Data for review:
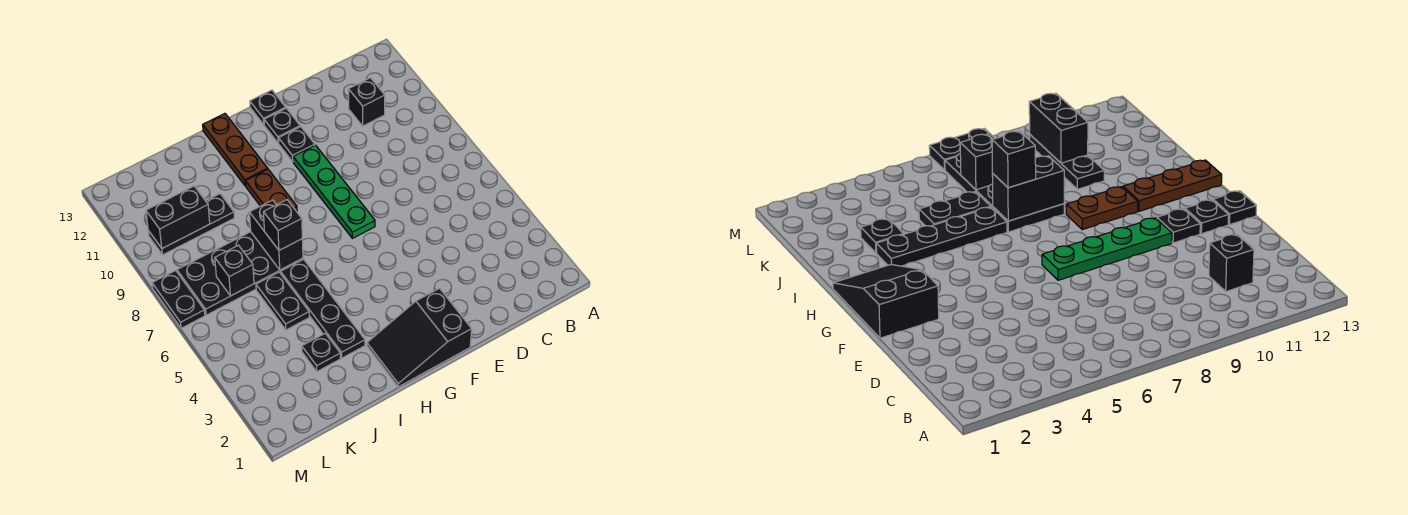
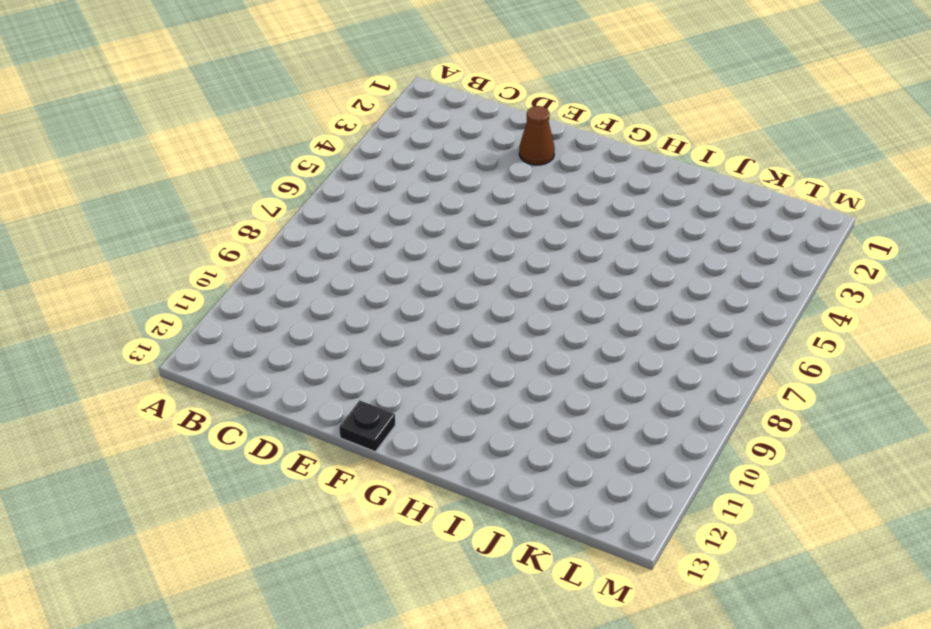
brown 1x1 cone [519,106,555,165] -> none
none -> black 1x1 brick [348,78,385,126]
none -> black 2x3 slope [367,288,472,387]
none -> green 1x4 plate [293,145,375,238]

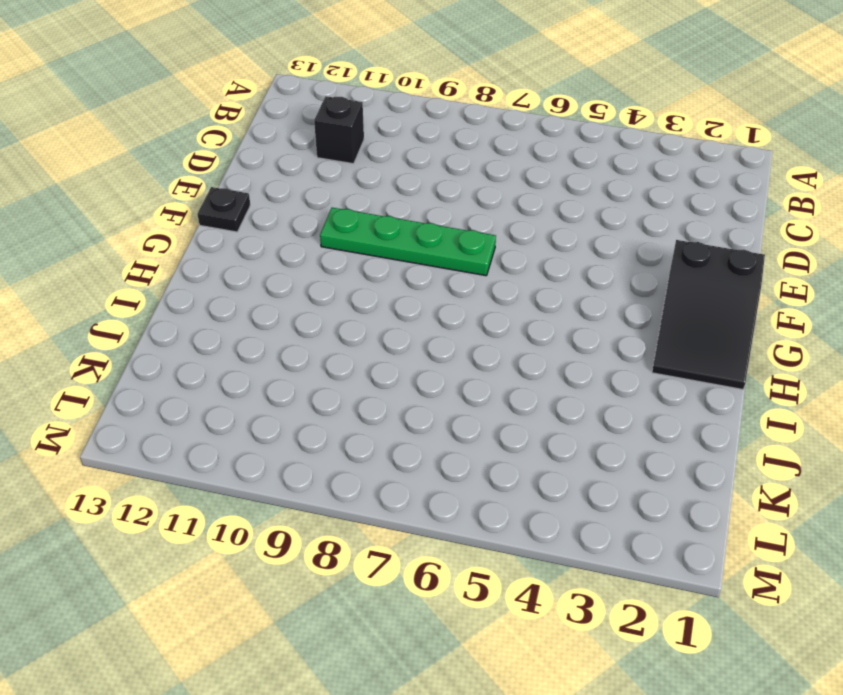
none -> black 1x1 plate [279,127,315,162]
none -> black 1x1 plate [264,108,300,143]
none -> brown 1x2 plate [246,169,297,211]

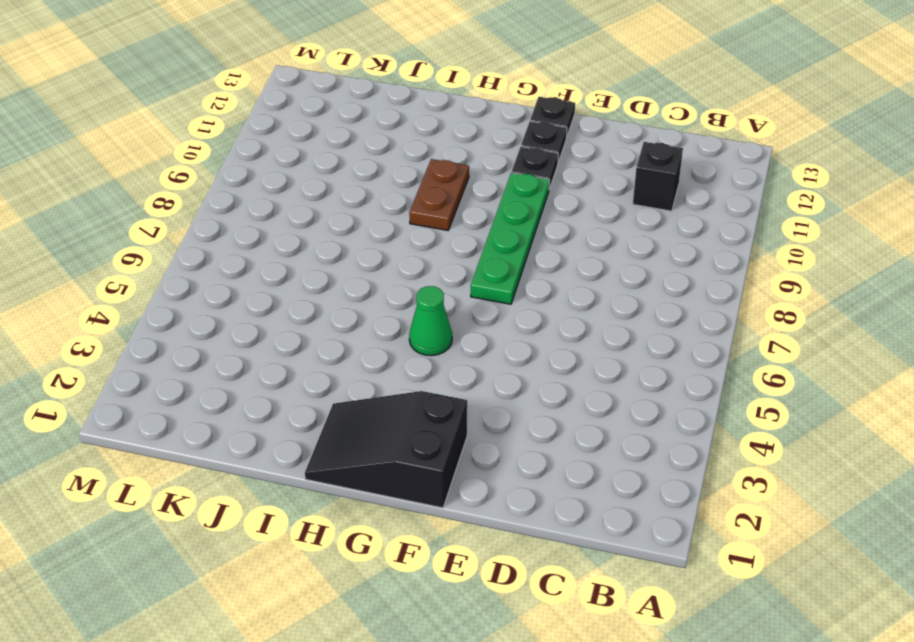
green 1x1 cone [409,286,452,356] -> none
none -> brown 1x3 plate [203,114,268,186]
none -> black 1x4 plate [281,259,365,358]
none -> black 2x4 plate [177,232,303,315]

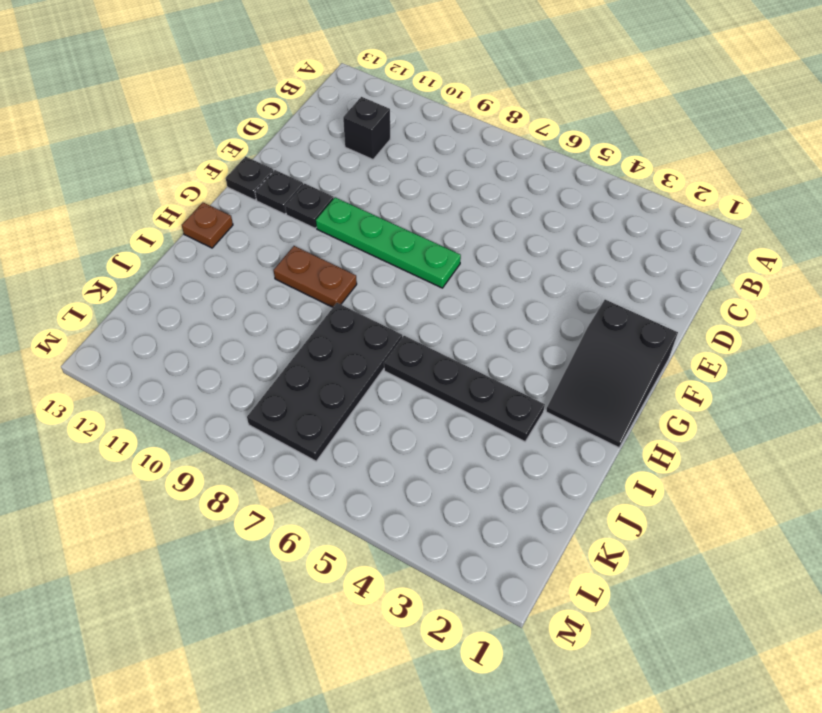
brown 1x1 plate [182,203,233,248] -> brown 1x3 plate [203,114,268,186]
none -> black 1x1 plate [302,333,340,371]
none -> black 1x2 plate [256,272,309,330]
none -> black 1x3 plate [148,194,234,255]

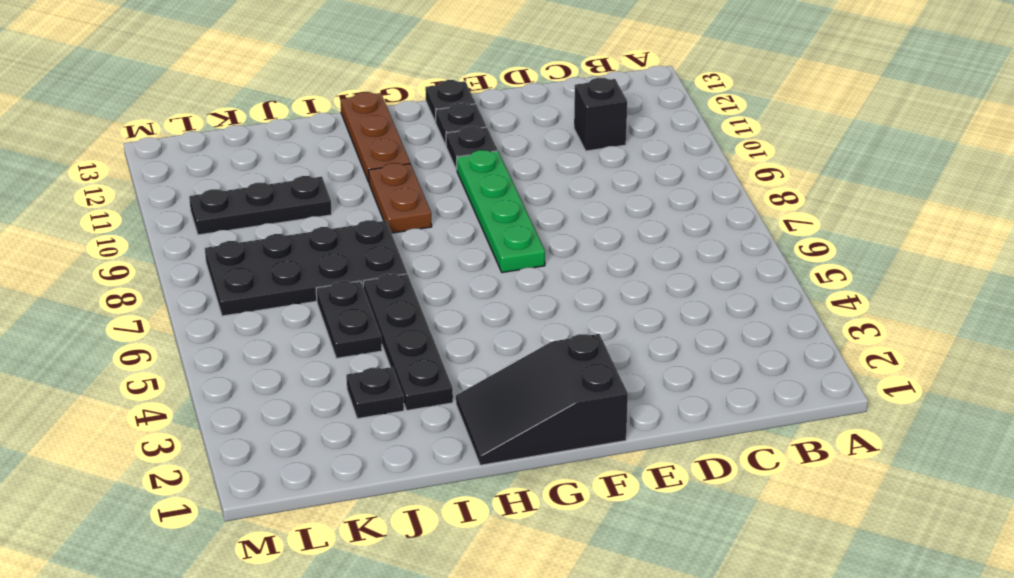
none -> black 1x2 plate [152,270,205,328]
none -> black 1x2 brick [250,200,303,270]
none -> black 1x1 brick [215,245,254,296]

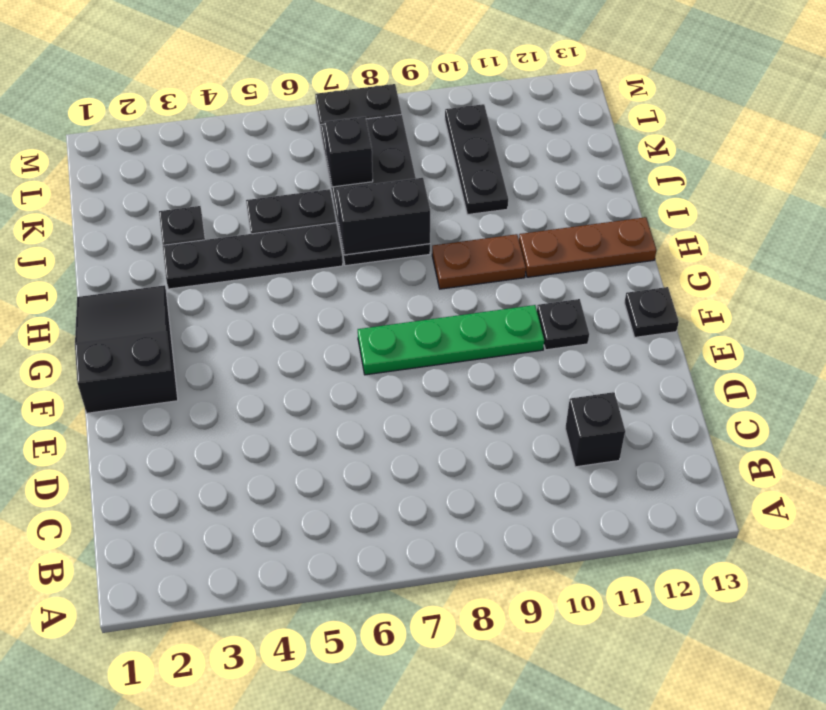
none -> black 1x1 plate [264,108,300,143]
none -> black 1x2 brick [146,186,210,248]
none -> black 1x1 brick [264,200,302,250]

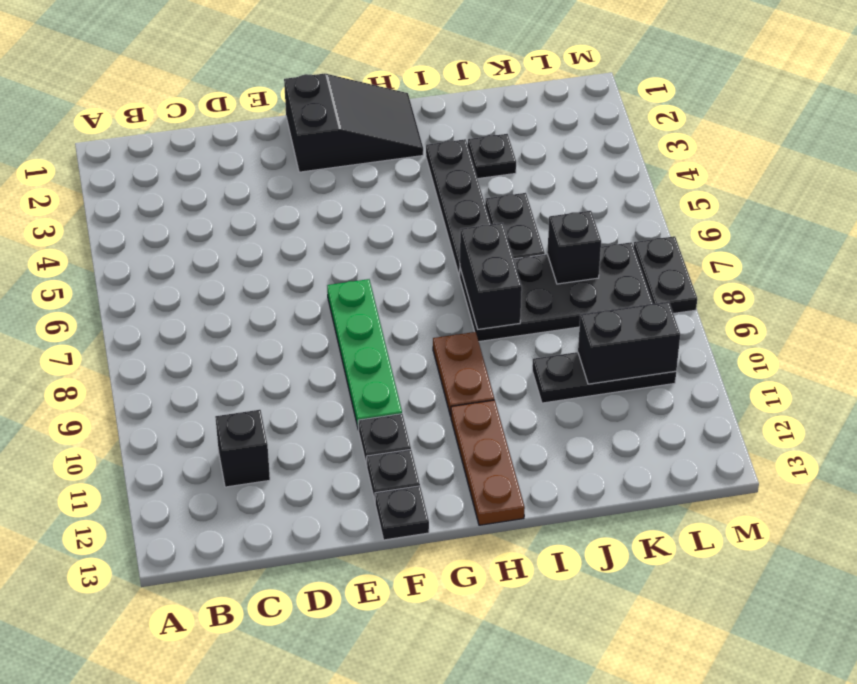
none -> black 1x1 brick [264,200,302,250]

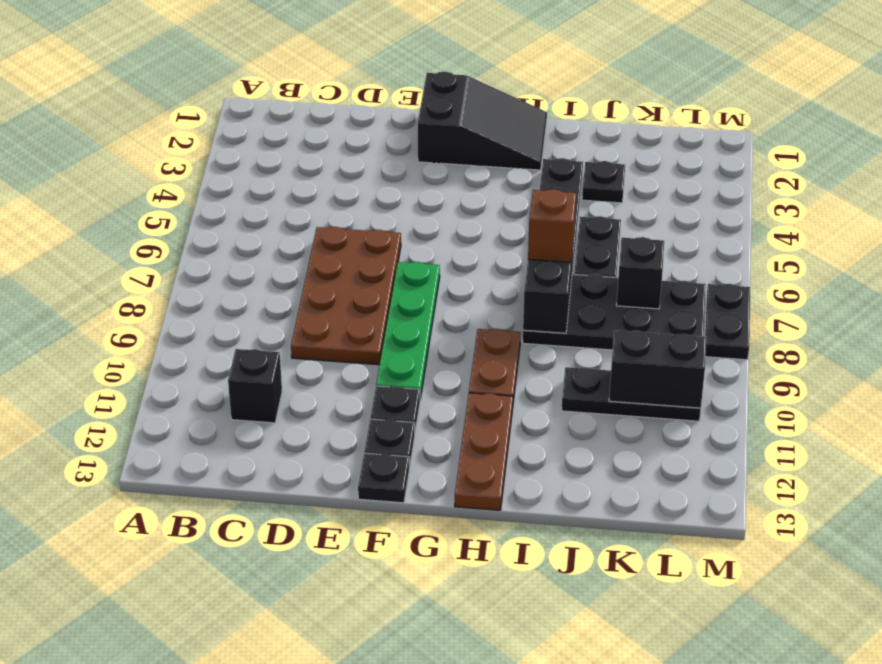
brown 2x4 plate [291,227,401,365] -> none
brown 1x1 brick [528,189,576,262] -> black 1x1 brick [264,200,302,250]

Instructions for the task: Quote the records above exactly, from the first line through the line containing "none -> black 1x1 brick [215,245,254,296]", and leave out the pictures.

Expected answer:
brown 1x1 cone [519,106,555,165] -> none
none -> black 1x1 brick [348,78,385,126]
none -> black 2x3 slope [367,288,472,387]
none -> green 1x4 plate [293,145,375,238]

none -> black 1x1 plate [279,127,315,162]
none -> black 1x1 plate [264,108,300,143]
none -> brown 1x2 plate [246,169,297,211]

green 1x1 cone [409,286,452,356] -> none
none -> brown 1x3 plate [203,114,268,186]
none -> black 1x4 plate [281,259,365,358]
none -> black 2x4 plate [177,232,303,315]

brown 1x1 plate [182,203,233,248] -> brown 1x3 plate [203,114,268,186]
none -> black 1x1 plate [302,333,340,371]
none -> black 1x2 plate [256,272,309,330]
none -> black 1x3 plate [148,194,234,255]

none -> black 1x2 plate [152,270,205,328]
none -> black 1x2 brick [250,200,303,270]
none -> black 1x1 brick [215,245,254,296]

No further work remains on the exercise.